▶ **Prompt**:
Please rewrite the material below as a numbered list, one line per item, and leave out the blank lines.

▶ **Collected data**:
_ _ _

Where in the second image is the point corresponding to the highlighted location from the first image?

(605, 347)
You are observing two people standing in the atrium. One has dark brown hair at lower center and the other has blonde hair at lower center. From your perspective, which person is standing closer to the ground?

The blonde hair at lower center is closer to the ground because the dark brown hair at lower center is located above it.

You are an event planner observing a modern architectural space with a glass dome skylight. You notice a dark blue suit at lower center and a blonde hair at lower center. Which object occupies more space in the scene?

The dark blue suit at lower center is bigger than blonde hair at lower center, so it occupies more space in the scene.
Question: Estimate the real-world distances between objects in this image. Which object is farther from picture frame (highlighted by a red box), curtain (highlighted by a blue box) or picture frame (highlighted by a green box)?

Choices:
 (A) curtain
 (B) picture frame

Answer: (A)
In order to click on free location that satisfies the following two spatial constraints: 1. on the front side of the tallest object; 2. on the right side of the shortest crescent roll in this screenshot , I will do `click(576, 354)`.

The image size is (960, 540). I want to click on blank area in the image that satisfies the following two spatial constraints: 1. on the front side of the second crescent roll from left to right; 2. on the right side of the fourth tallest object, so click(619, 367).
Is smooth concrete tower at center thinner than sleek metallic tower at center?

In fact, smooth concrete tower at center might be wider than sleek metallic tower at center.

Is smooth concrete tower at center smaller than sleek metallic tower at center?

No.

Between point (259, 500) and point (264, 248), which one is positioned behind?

_ _ _

▶ **Answer to this exercise**:
1. Where in the second image is the point corresponding to the highlighted location from the first image?
2. (605, 347)
3. You are observing two people standing in the atrium. One has dark brown hair at lower center and the other has blonde hair at lower center. From your perspective, which person is standing closer to the ground?
4. The blonde hair at lower center is closer to the ground because the dark brown hair at lower center is located above it.
5. You are an event planner observing a modern architectural space with a glass dome skylight. You notice a dark blue suit at lower center and a blonde hair at lower center. Which object occupies more space in the scene?
6. The dark blue suit at lower center is bigger than blonde hair at lower center, so it occupies more space in the scene.
7. Question: Estimate the real-world distances between objects in this image. Which object is farther from picture frame (highlighted by a red box), curtain (highlighted by a blue box) or picture frame (highlighted by a green box)?
8. Choices:
9.  (A) curtain
10.  (B) picture frame
11. Answer: (A)
12. In order to click on free location that satisfies the following two spatial constraints: 1. on the front side of the tallest object; 2. on the right side of the shortest crescent roll in this screenshot , I will do `click(576, 354)`.
13. The image size is (960, 540). I want to click on blank area in the image that satisfies the following two spatial constraints: 1. on the front side of the second crescent roll from left to right; 2. on the right side of the fourth tallest object, so click(619, 367).
14. Is smooth concrete tower at center thinner than sleek metallic tower at center?
15. In fact, smooth concrete tower at center might be wider than sleek metallic tower at center.
16. Is smooth concrete tower at center smaller than sleek metallic tower at center?
17. No.
18. Between point (259, 500) and point (264, 248), which one is positioned behind?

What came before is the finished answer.